RECORDED INFORMATION:
☆ ☆ ☆ ☆
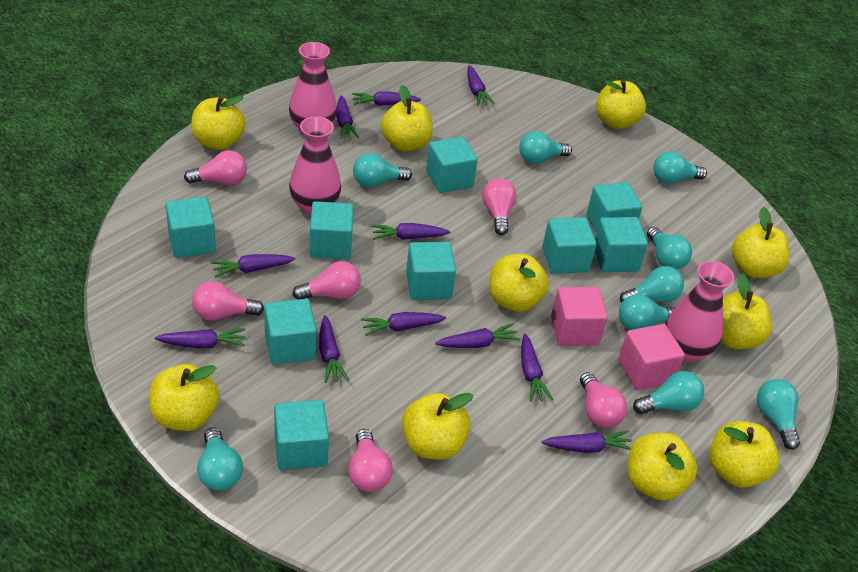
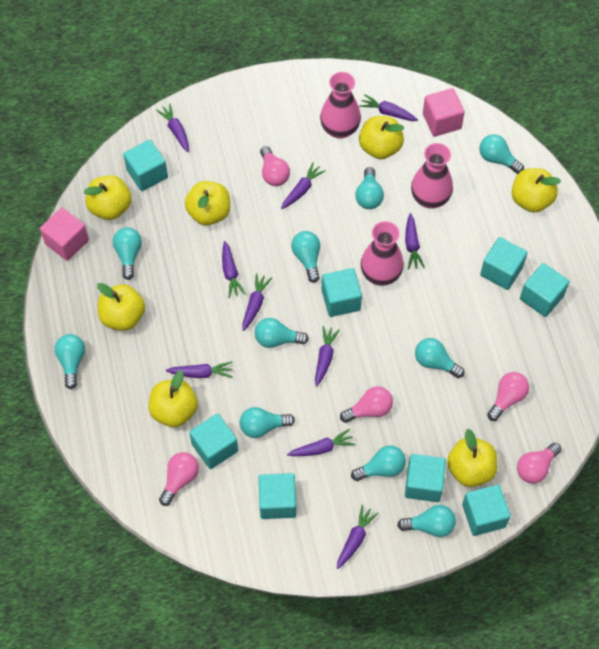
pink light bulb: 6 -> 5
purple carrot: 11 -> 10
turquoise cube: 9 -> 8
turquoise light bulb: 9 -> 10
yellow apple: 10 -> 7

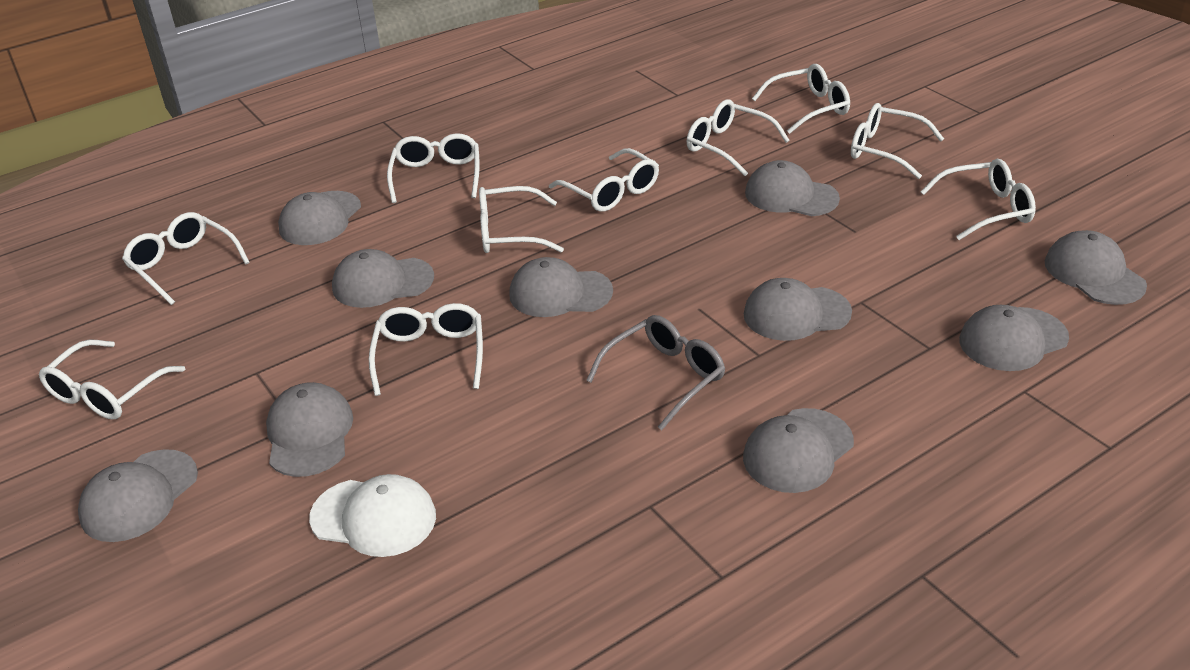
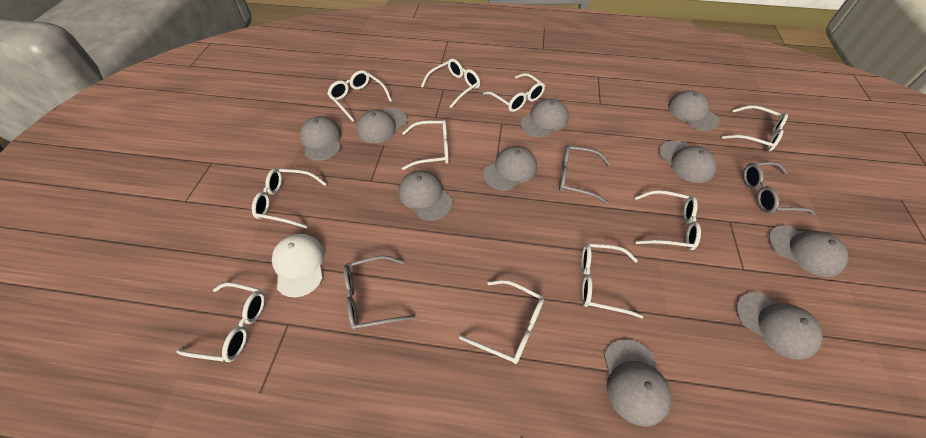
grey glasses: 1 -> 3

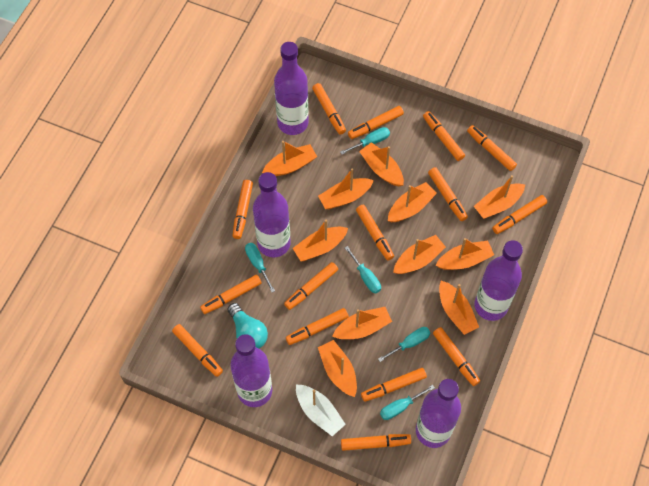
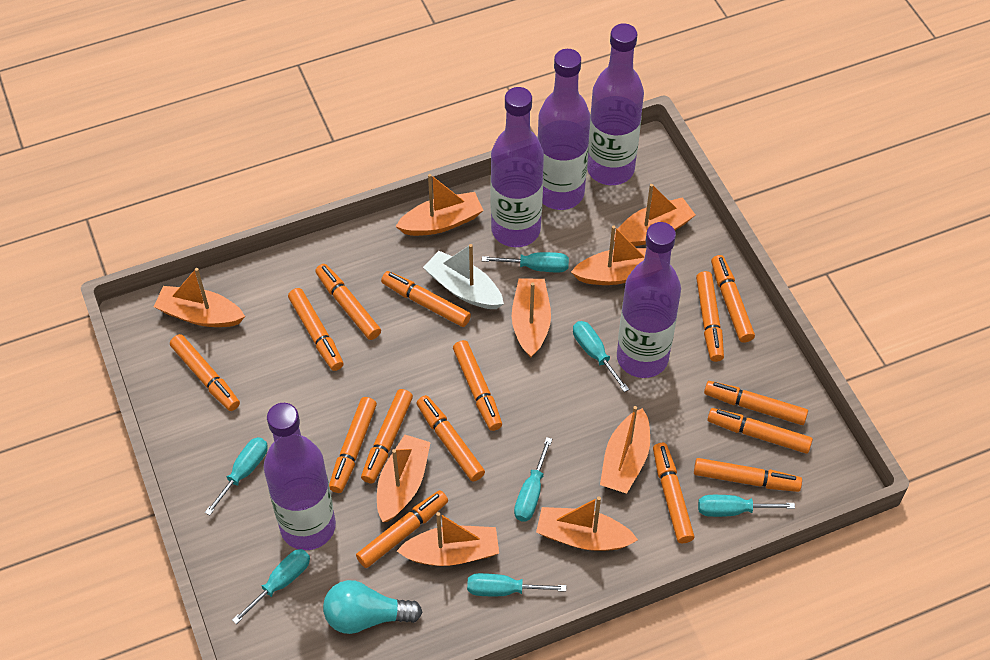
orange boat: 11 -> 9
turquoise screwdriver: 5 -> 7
☆ ☆ ☆ ☆
Your answer must be an exact reproduction of all entries, containing no pictures.

RESULT:
pink light bulb: 6 -> 5
purple carrot: 11 -> 10
turquoise cube: 9 -> 8
turquoise light bulb: 9 -> 10
yellow apple: 10 -> 7

grey glasses: 1 -> 3

orange boat: 11 -> 9
turquoise screwdriver: 5 -> 7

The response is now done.